▶ Entries provided

[Start of Attachment]

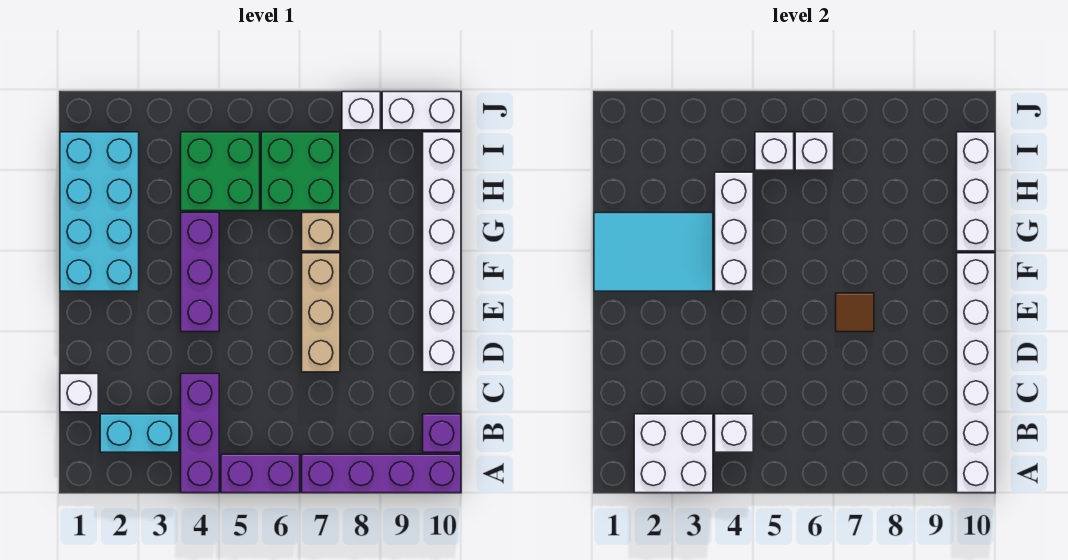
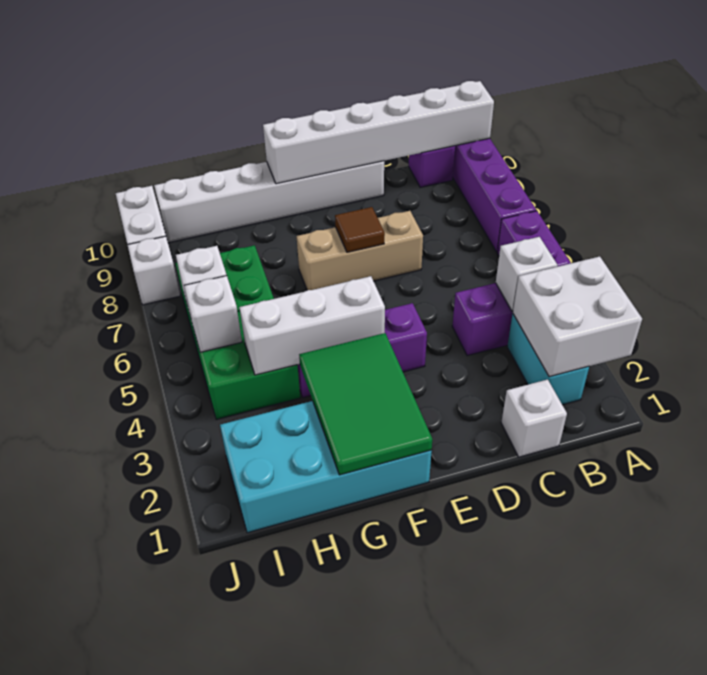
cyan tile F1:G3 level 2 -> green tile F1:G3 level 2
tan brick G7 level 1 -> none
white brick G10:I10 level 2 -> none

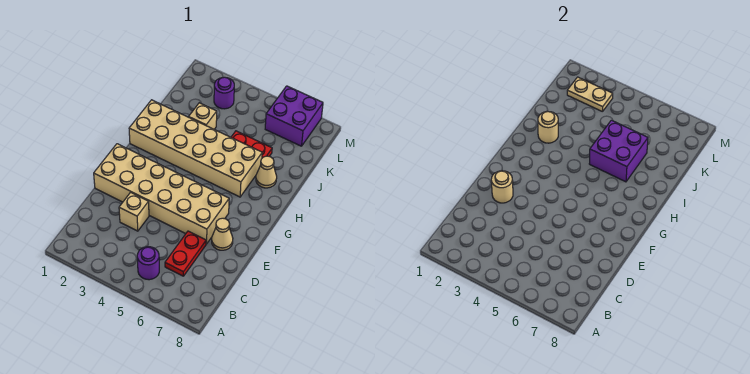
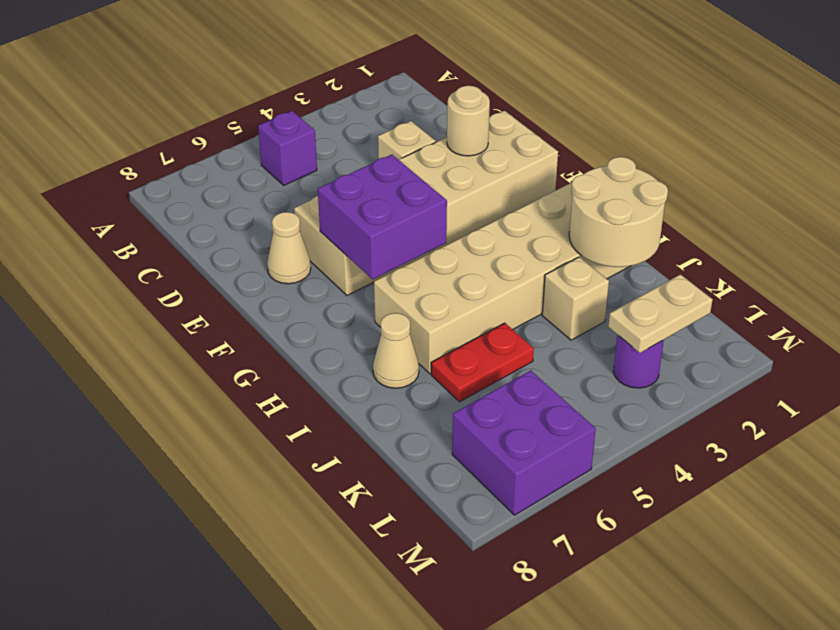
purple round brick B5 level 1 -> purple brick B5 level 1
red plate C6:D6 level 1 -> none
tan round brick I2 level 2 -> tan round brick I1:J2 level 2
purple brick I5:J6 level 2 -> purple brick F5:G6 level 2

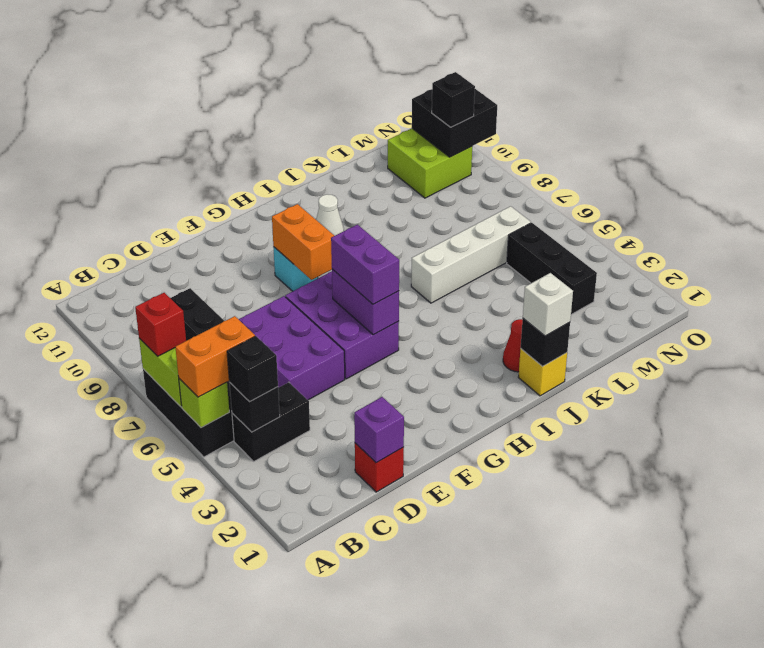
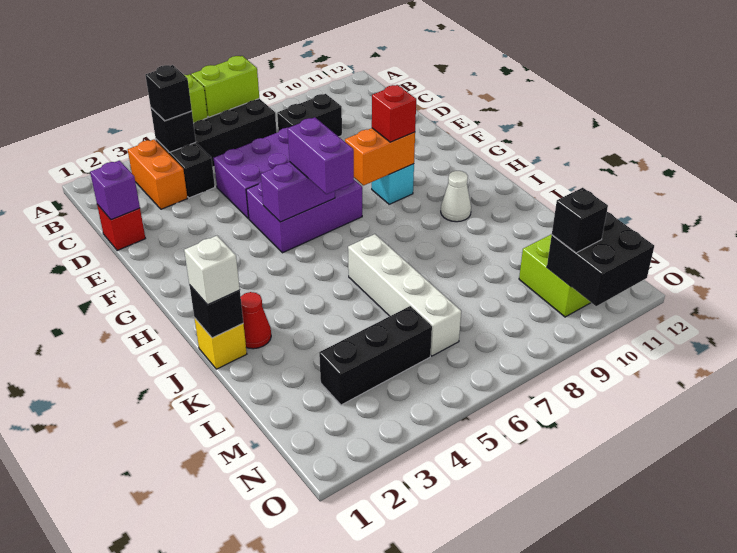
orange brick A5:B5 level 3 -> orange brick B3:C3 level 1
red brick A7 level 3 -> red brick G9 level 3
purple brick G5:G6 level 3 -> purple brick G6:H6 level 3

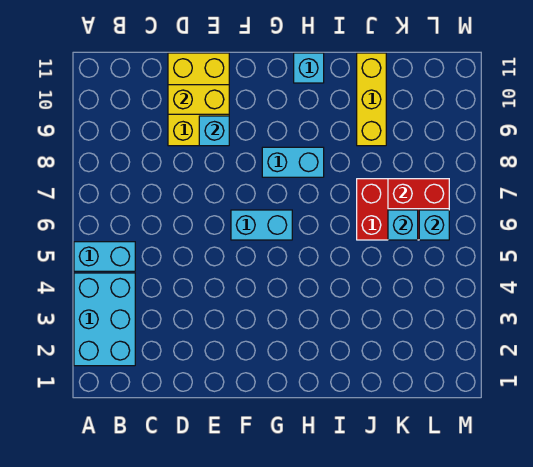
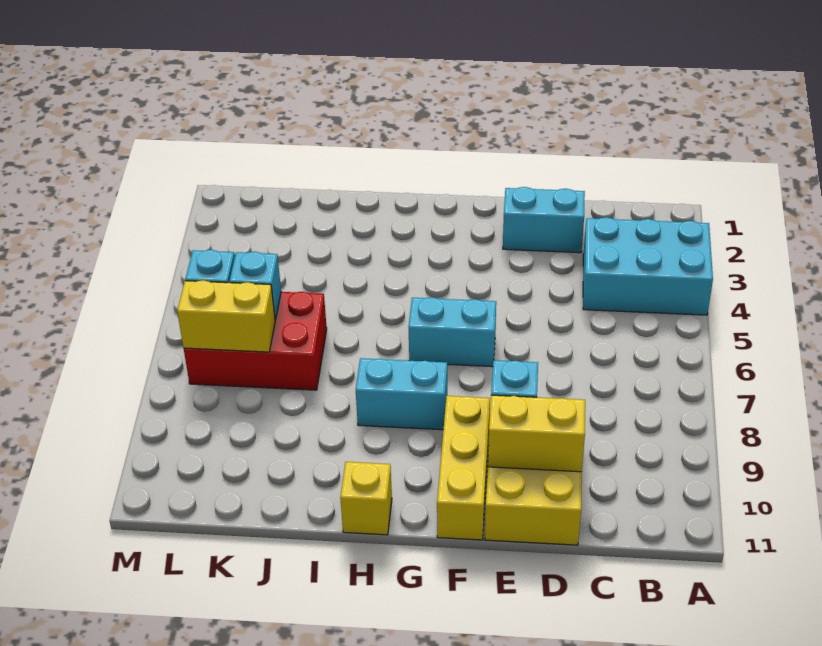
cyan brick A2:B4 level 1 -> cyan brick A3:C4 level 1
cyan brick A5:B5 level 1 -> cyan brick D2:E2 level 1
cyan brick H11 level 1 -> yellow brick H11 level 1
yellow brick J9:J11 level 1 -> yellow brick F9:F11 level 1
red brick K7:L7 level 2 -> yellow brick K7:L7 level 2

[End of Attachment]
[Start of Attachment]

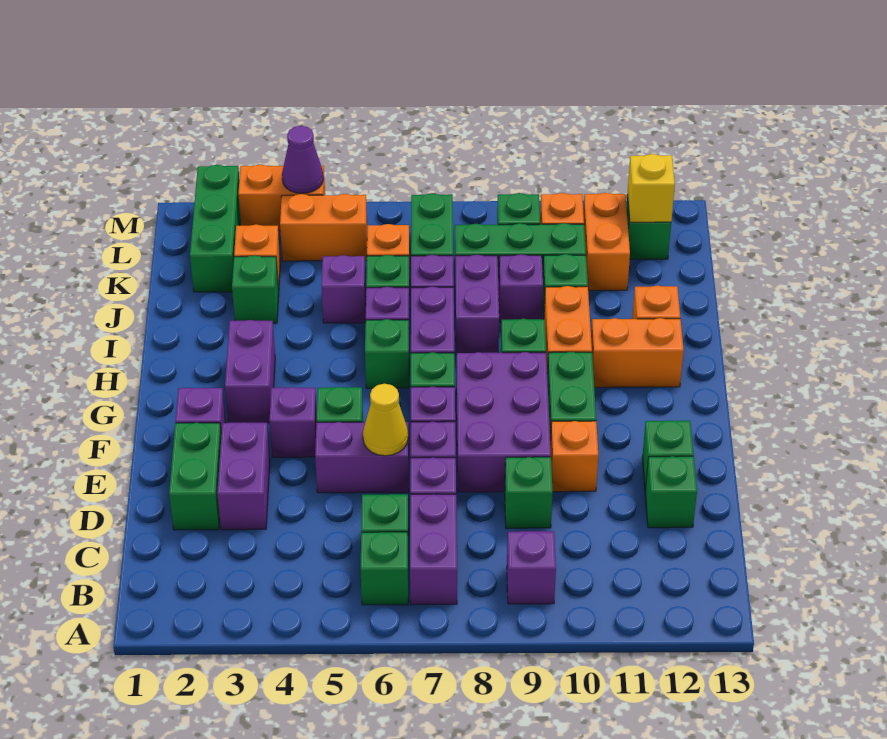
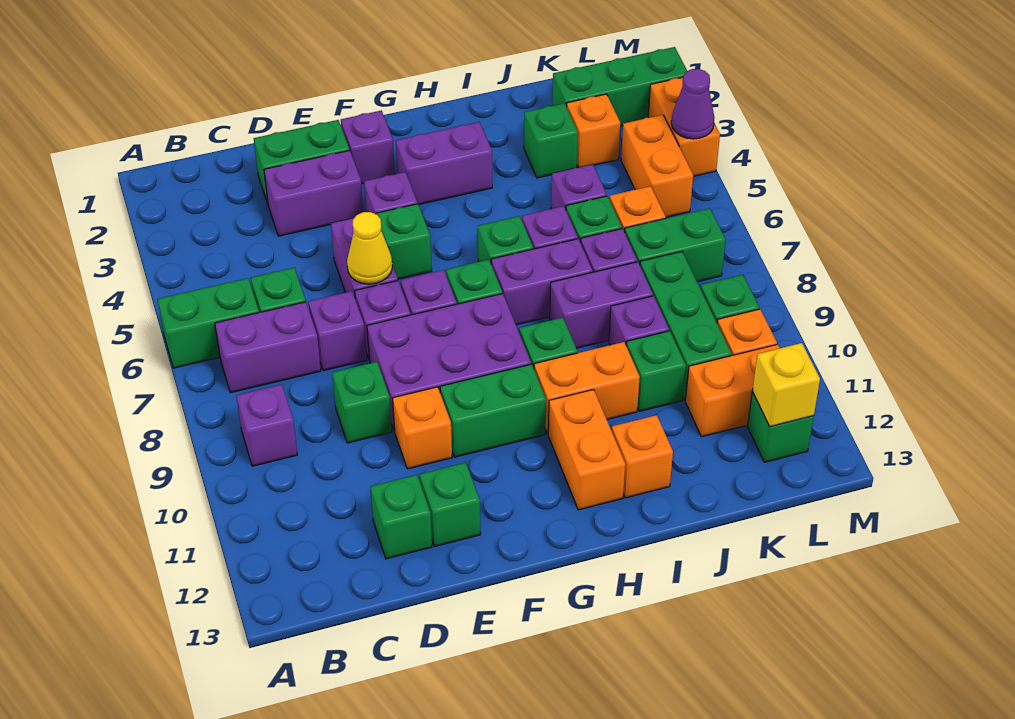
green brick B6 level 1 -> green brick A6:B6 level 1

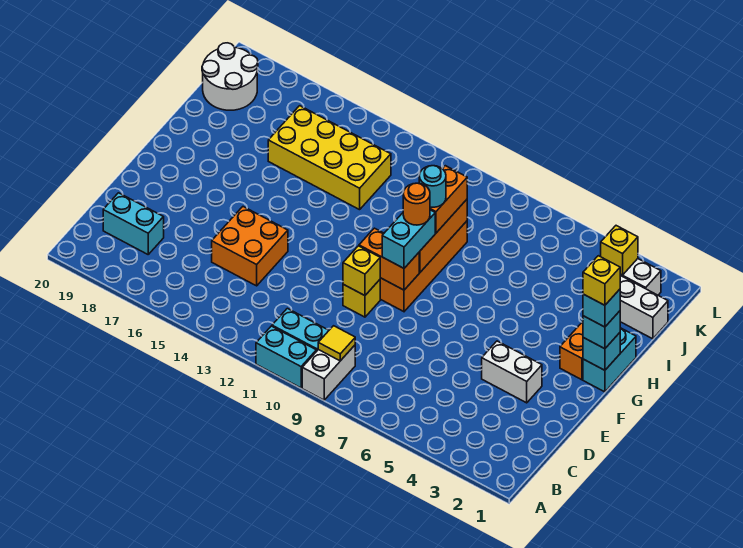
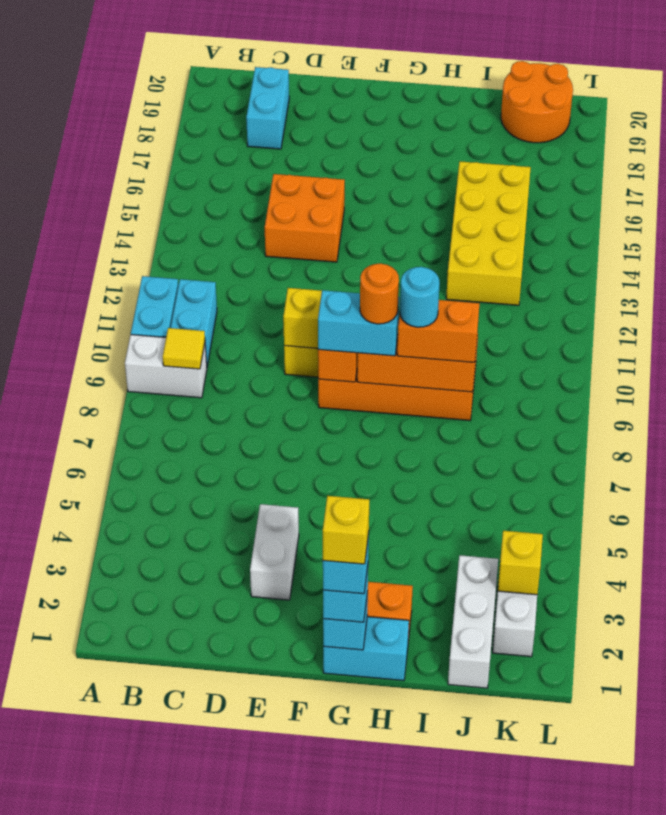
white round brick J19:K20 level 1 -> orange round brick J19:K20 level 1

[End of Attachment]

▶ Problem to solve
Taking the entries above, restate exactly those lines that fall between the line with "cyan brick A2:B4" and the line with "red brick K7:L7", keeping both of those lines too.

▶ Completed task
cyan brick A2:B4 level 1 -> cyan brick A3:C4 level 1
cyan brick A5:B5 level 1 -> cyan brick D2:E2 level 1
cyan brick H11 level 1 -> yellow brick H11 level 1
yellow brick J9:J11 level 1 -> yellow brick F9:F11 level 1
red brick K7:L7 level 2 -> yellow brick K7:L7 level 2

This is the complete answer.